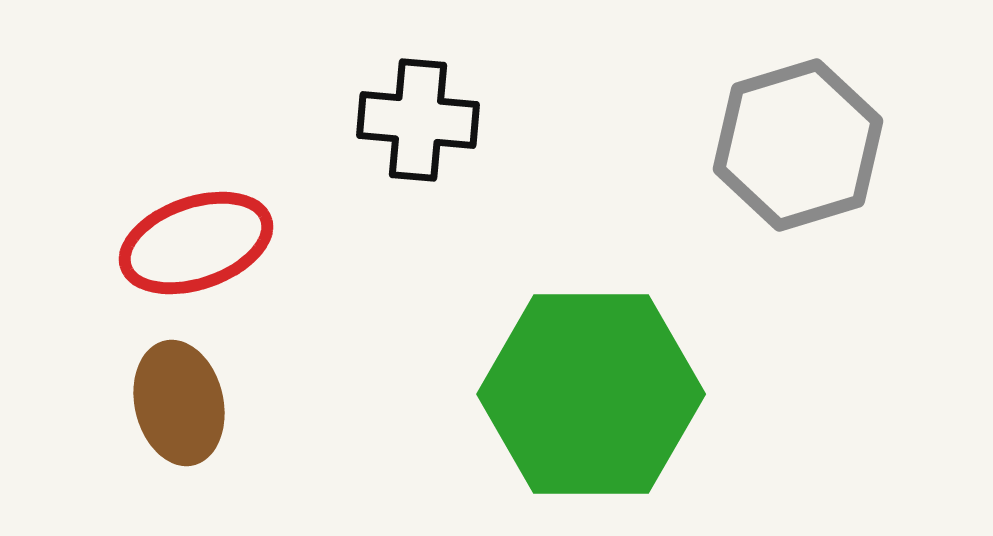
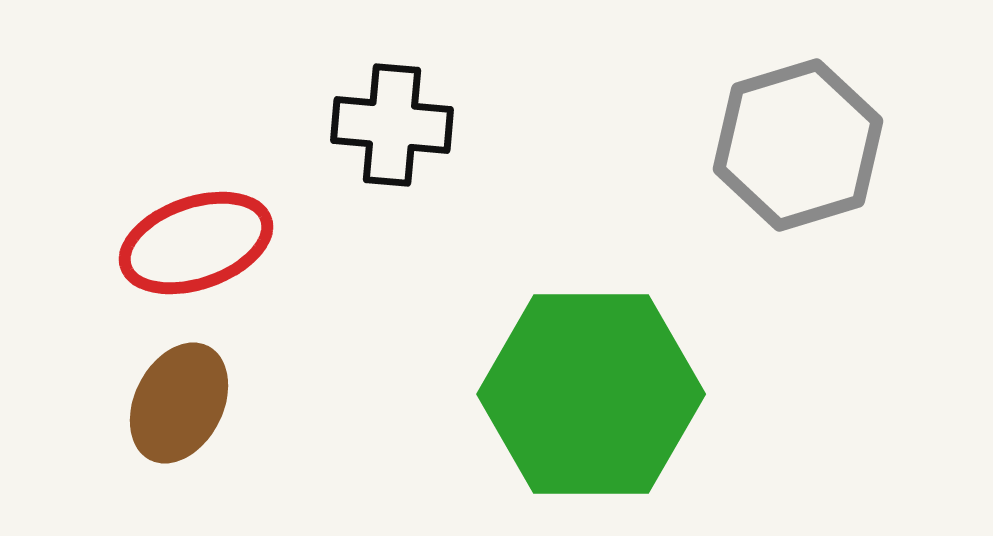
black cross: moved 26 px left, 5 px down
brown ellipse: rotated 40 degrees clockwise
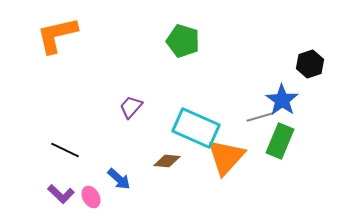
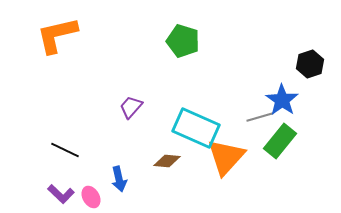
green rectangle: rotated 16 degrees clockwise
blue arrow: rotated 35 degrees clockwise
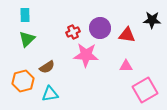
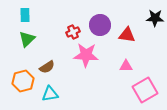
black star: moved 3 px right, 2 px up
purple circle: moved 3 px up
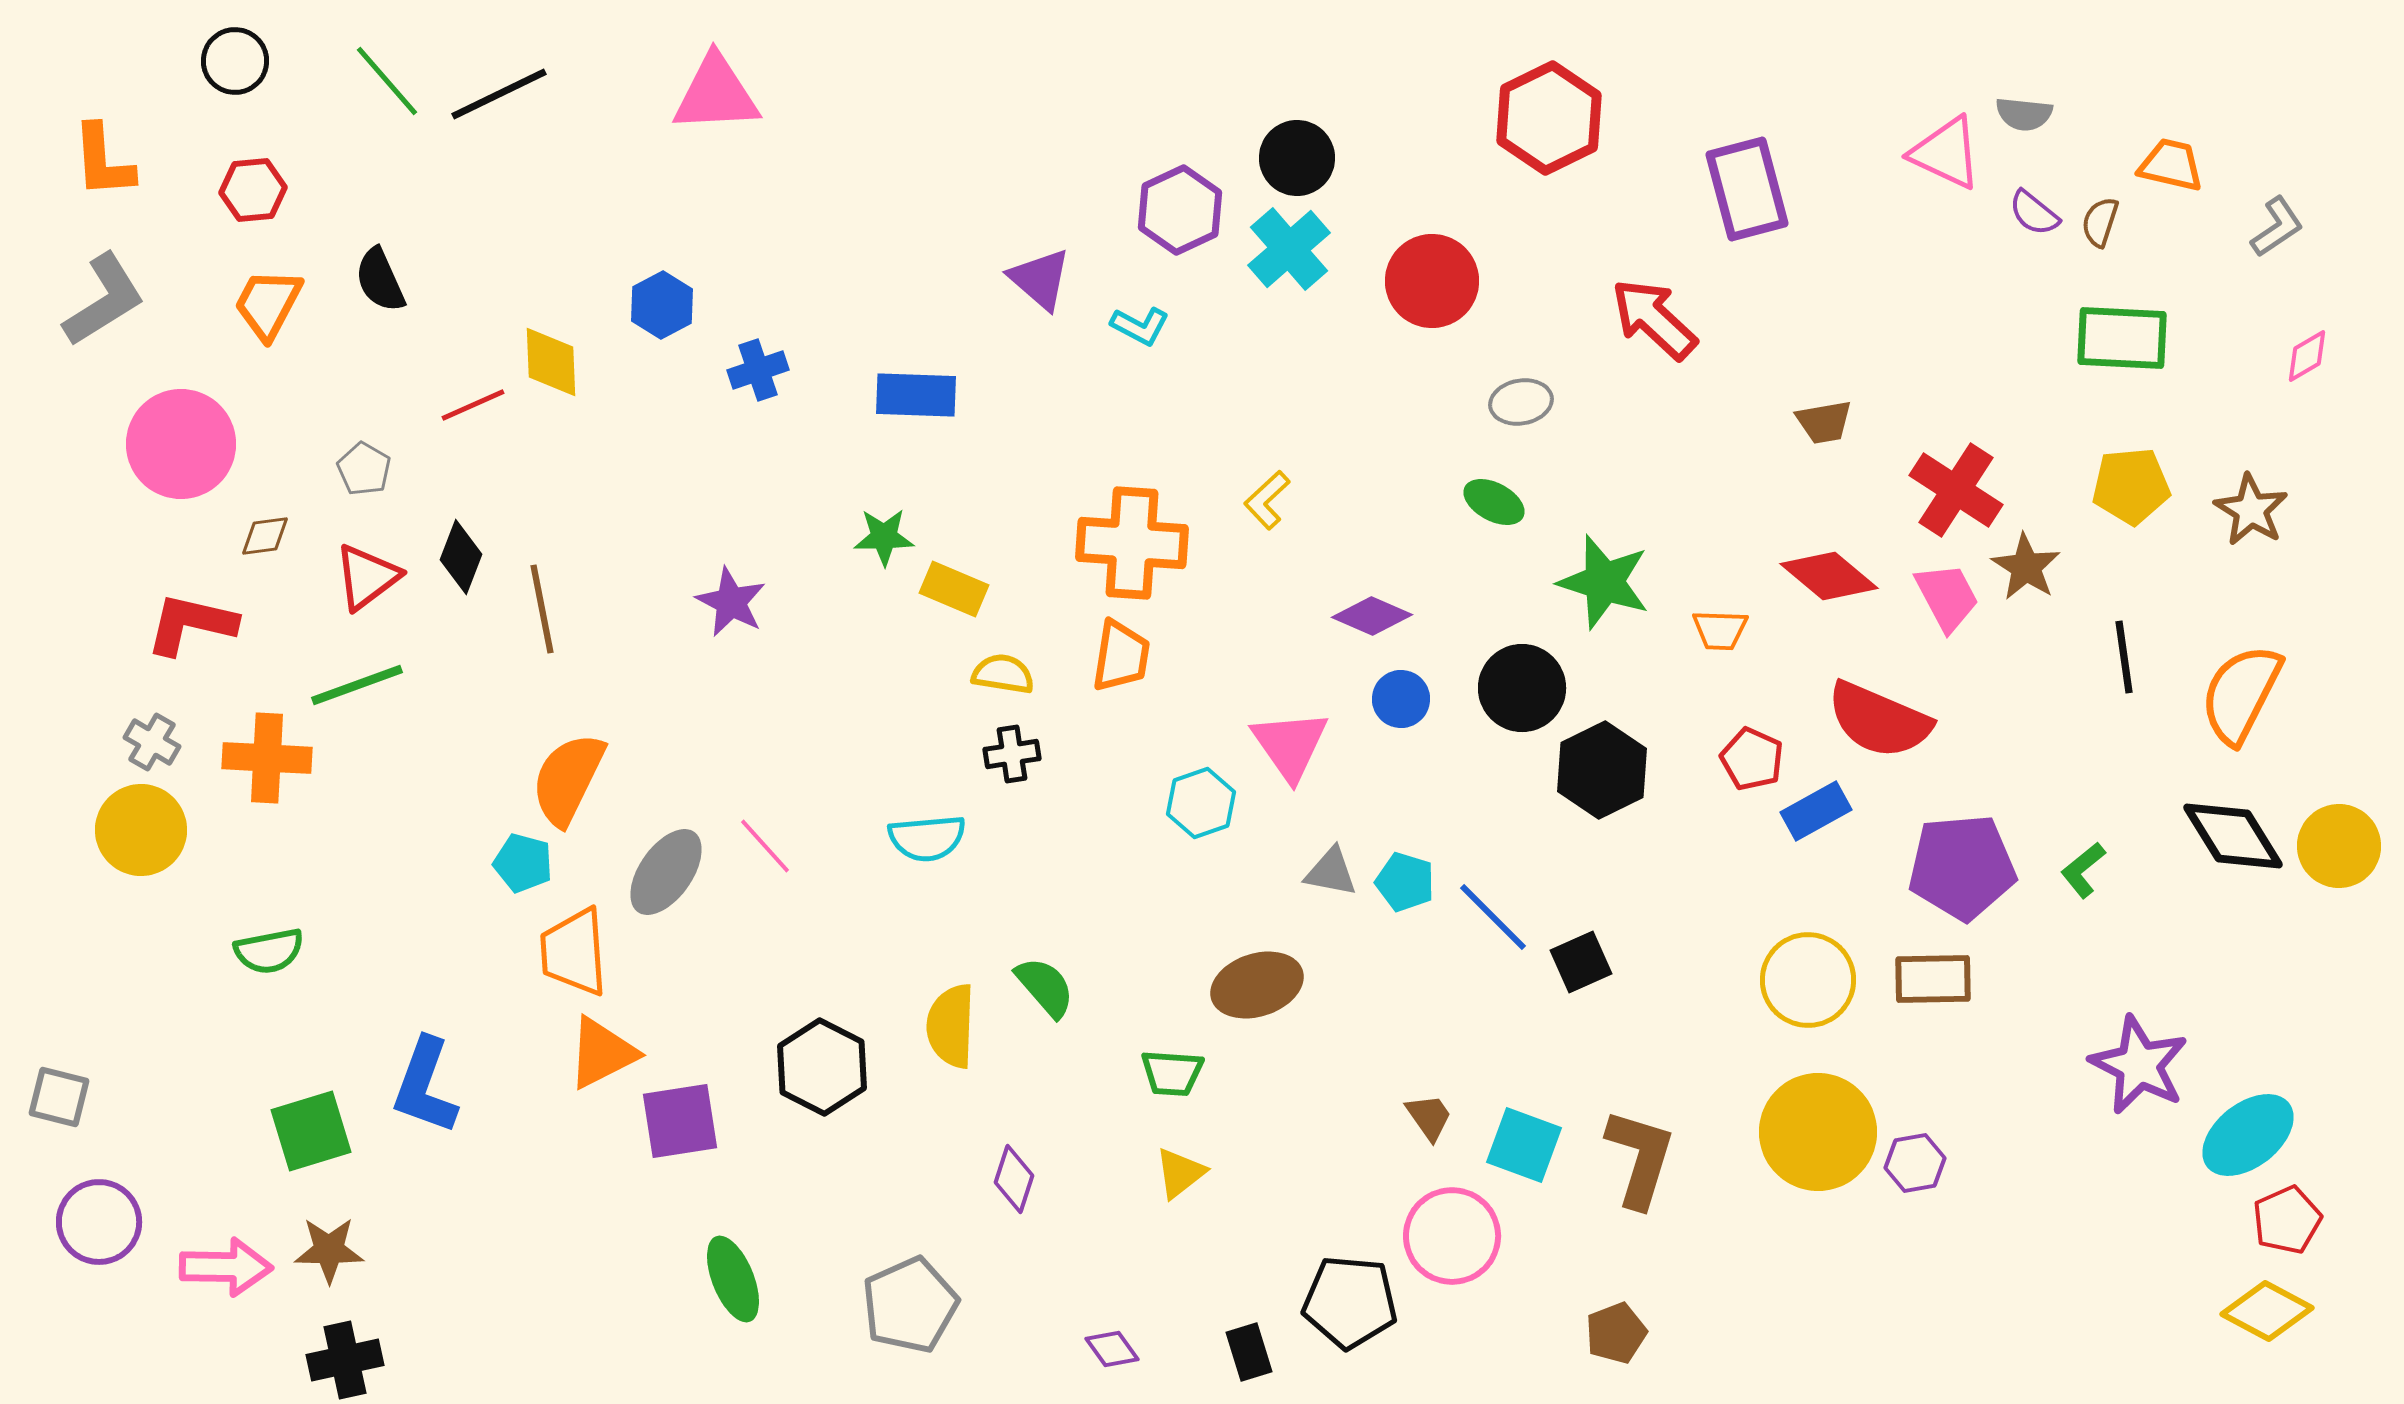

+ + +

▶ **Problem to work on**: Could you show every line of the material that includes the string "black"?

▶ **Answer to the problem**:
black cross: moved 26 px left, 5 px down
black star: moved 3 px right, 2 px up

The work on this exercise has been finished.